YOUR TASK:
Although the records contain pictures, none belong in the copy: restate word for word only the lines from the one with "SONAR2 pin GND: 5V -> GND" through the one with "TFT pin GND: GND -> 5V", both included.

Records excerpted from a collection:
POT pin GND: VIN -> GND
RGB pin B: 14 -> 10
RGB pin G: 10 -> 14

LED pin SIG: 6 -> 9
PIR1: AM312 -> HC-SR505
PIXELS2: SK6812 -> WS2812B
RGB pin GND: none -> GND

--

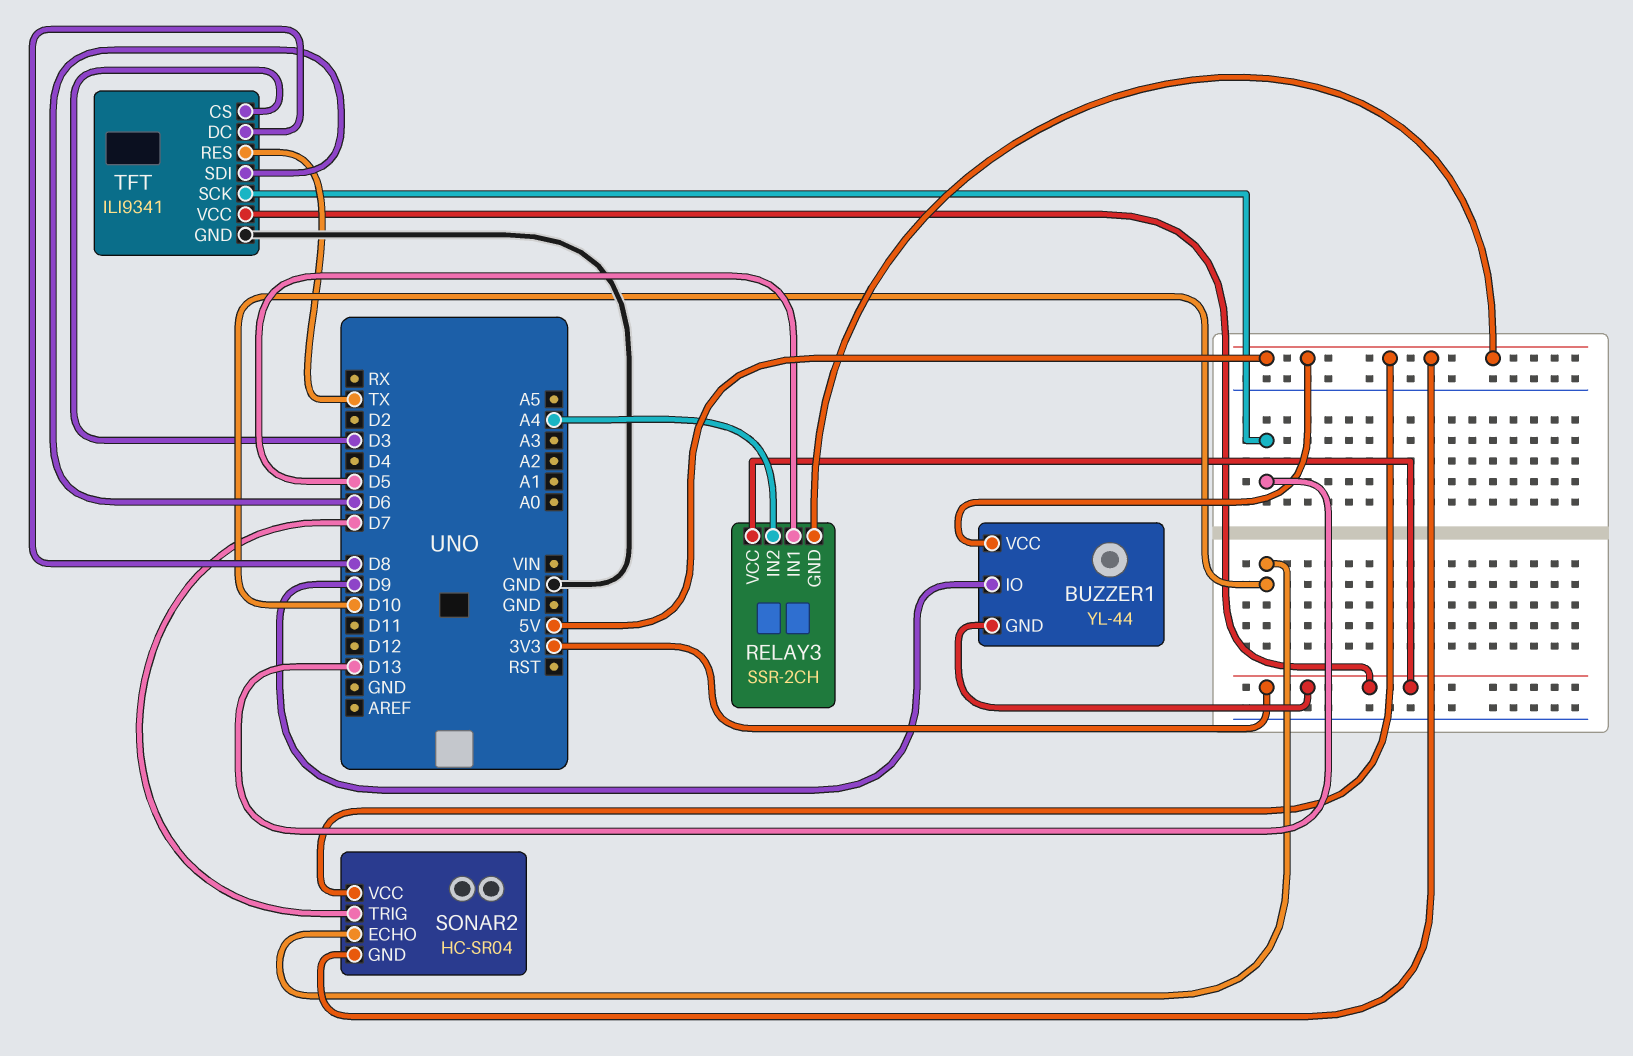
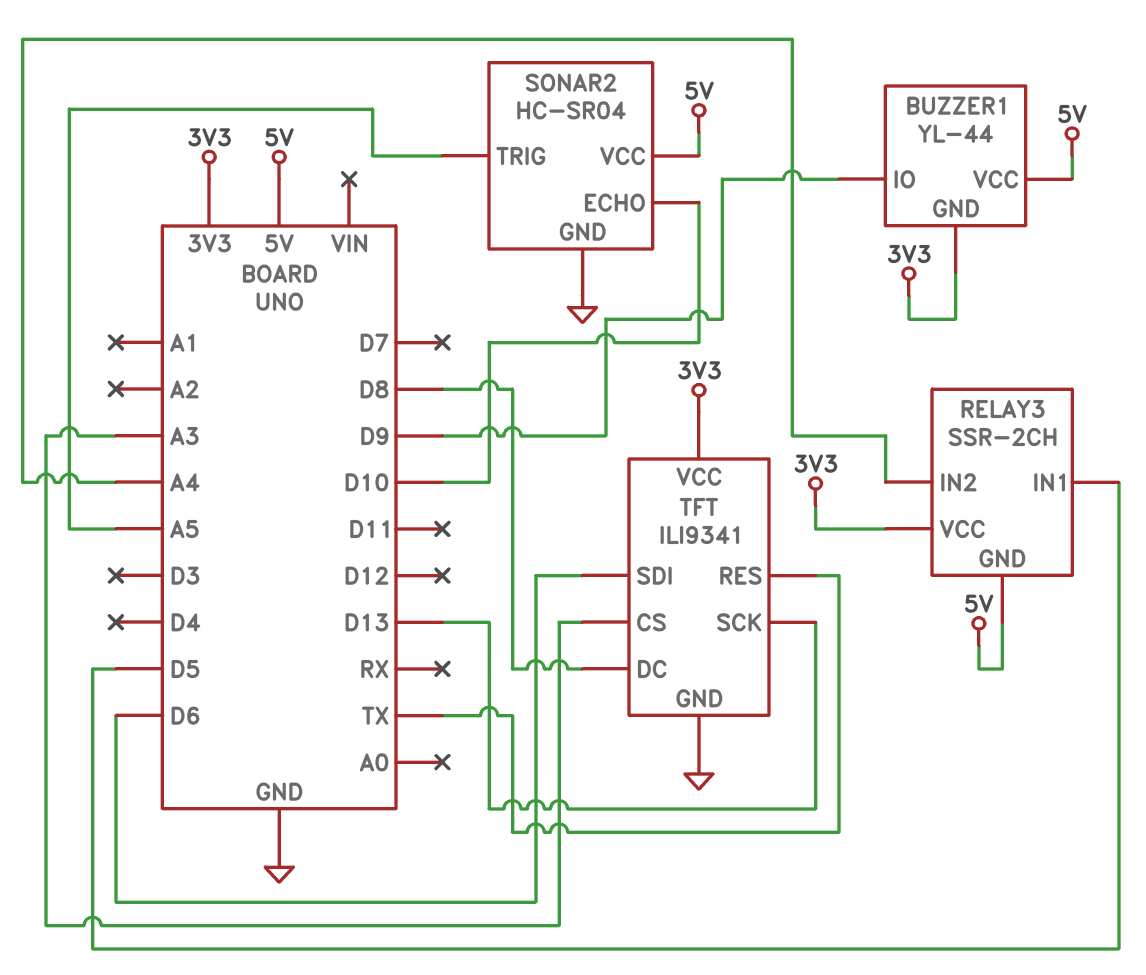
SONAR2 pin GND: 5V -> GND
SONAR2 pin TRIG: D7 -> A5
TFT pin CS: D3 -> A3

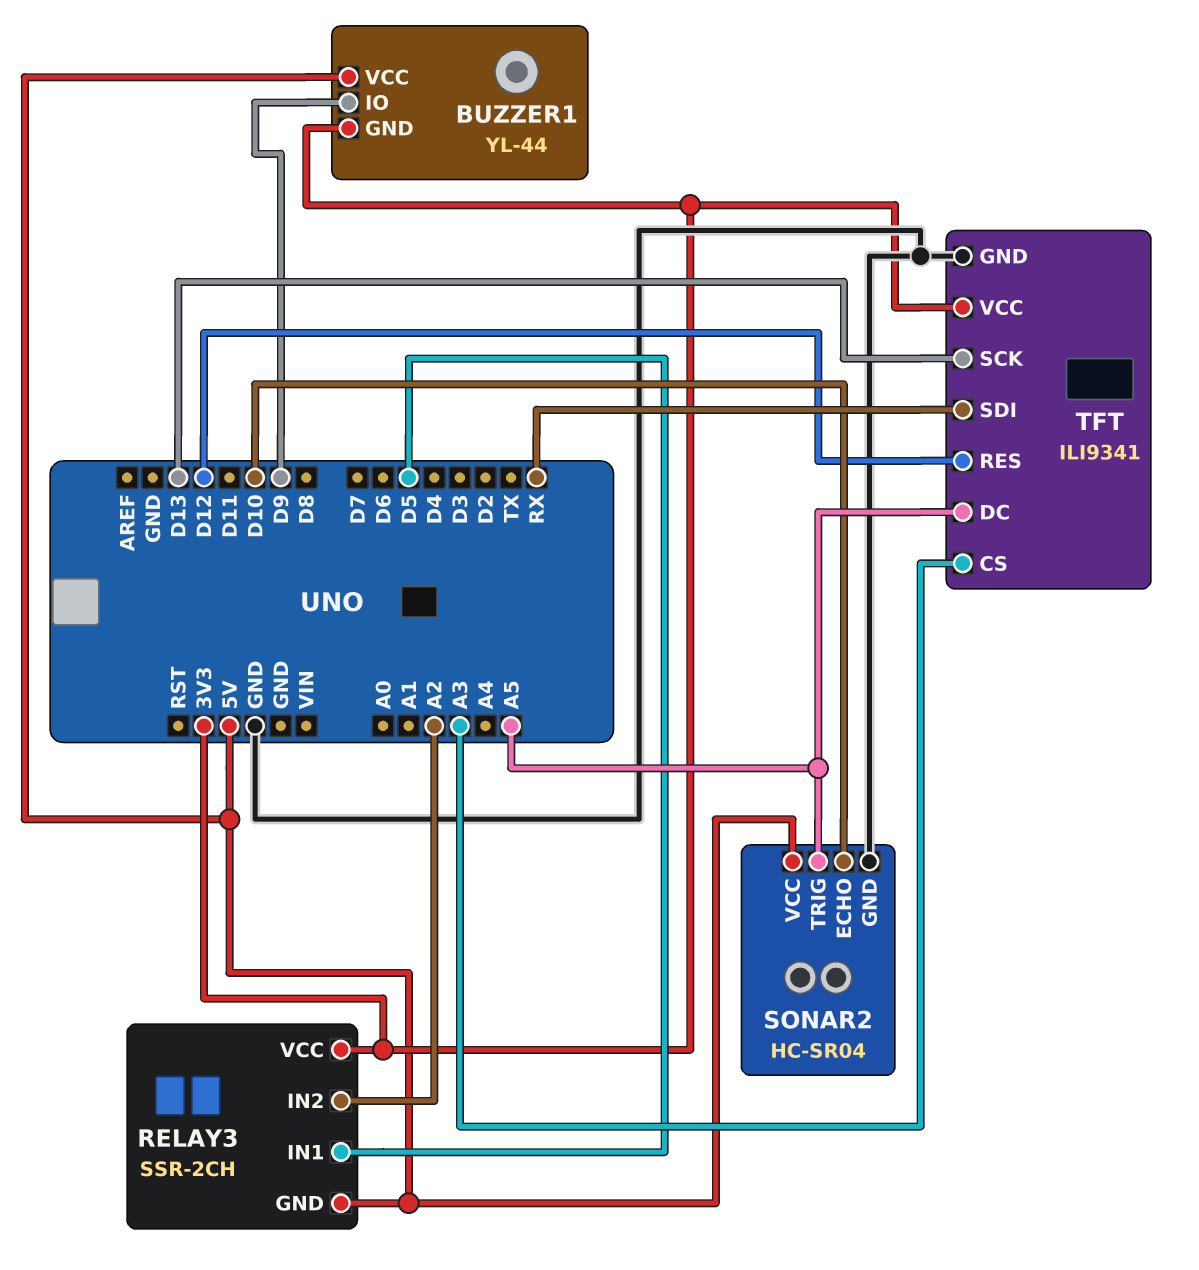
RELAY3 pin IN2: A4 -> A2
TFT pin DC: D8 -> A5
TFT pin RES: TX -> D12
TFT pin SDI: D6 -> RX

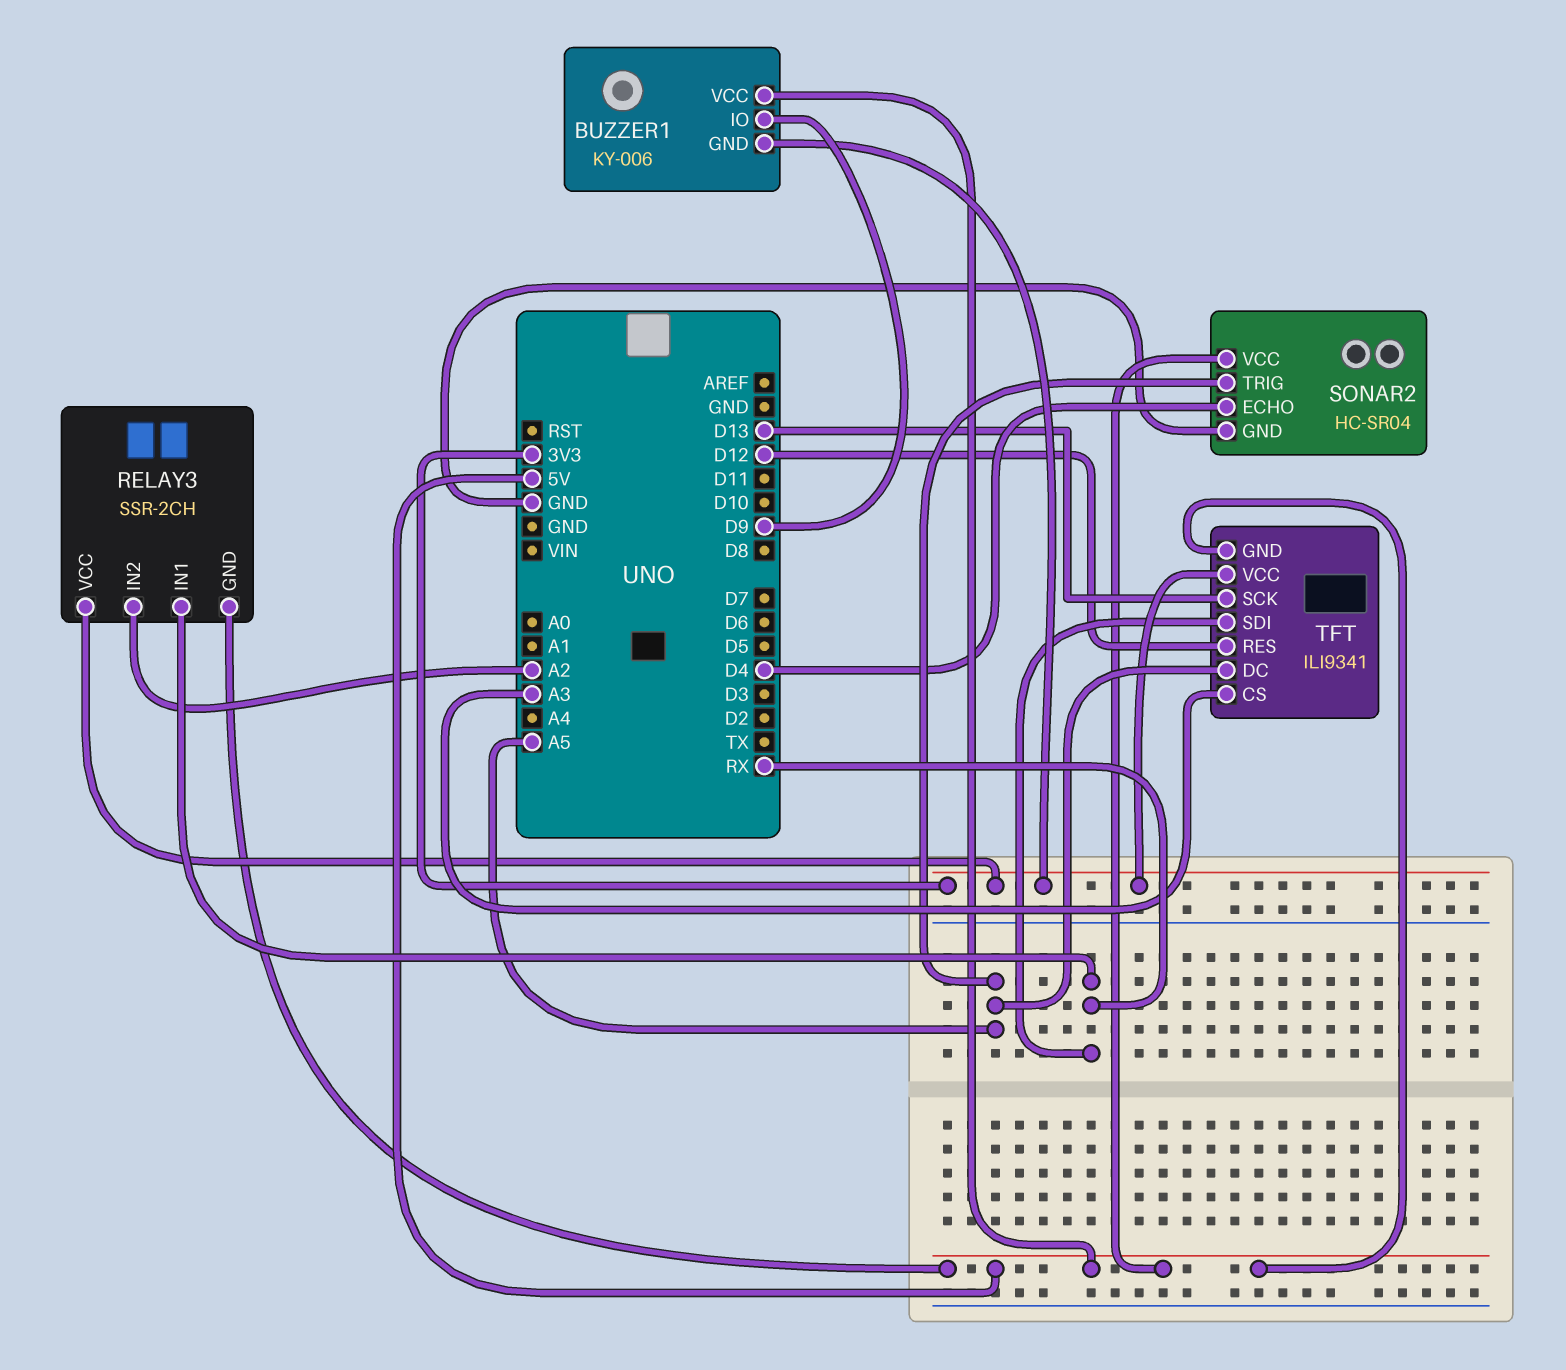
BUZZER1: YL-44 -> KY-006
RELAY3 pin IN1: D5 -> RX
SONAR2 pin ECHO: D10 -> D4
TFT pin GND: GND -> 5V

RESULT OF THIS TASK:
SONAR2 pin GND: 5V -> GND
SONAR2 pin TRIG: D7 -> A5
TFT pin CS: D3 -> A3

RELAY3 pin IN2: A4 -> A2
TFT pin DC: D8 -> A5
TFT pin RES: TX -> D12
TFT pin SDI: D6 -> RX

BUZZER1: YL-44 -> KY-006
RELAY3 pin IN1: D5 -> RX
SONAR2 pin ECHO: D10 -> D4
TFT pin GND: GND -> 5V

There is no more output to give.